In the material below, find each line with the word "strawberry" and copy it.

=== Supplied entries ===

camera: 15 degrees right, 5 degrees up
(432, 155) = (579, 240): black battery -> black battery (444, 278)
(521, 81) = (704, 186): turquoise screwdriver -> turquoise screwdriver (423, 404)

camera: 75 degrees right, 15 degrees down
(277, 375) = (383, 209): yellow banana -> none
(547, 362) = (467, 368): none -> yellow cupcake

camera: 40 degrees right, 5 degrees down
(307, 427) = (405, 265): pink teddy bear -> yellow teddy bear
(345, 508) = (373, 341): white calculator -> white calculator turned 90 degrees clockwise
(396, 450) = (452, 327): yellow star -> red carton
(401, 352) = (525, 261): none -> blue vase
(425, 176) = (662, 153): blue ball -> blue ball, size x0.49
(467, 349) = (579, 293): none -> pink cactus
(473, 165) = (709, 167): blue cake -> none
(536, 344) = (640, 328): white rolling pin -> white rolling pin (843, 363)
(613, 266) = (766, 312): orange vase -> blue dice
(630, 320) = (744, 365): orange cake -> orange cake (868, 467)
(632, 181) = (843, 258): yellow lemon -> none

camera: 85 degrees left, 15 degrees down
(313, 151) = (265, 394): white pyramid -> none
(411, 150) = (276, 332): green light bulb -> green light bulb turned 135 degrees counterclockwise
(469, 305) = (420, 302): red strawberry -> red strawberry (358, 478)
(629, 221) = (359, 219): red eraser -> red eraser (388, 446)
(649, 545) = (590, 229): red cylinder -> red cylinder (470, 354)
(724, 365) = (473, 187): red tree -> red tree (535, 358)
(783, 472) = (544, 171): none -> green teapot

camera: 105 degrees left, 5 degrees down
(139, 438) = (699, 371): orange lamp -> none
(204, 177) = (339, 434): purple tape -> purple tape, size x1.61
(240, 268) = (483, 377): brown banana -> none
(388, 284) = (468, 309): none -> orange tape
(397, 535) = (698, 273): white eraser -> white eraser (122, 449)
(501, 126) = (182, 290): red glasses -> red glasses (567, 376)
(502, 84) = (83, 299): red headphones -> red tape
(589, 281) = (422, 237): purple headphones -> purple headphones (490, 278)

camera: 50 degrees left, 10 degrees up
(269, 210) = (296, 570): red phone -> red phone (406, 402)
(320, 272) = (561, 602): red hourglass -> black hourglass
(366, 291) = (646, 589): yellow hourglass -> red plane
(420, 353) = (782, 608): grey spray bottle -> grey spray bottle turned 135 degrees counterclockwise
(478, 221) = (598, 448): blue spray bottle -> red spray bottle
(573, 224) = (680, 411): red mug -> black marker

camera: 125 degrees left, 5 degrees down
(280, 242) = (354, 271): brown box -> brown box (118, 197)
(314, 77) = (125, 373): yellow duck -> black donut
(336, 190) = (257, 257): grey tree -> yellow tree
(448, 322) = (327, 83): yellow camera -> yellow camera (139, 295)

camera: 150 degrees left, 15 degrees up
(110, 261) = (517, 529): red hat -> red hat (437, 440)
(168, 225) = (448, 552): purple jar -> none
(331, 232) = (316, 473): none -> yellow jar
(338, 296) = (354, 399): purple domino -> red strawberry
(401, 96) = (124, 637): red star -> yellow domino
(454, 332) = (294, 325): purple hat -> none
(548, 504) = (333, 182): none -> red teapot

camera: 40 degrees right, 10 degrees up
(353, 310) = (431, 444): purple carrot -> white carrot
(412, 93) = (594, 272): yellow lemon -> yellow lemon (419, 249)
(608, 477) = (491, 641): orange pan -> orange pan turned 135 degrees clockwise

===

# Result of the exercise:
(469, 305) = (420, 302): red strawberry -> red strawberry (358, 478)
(338, 296) = (354, 399): purple domino -> red strawberry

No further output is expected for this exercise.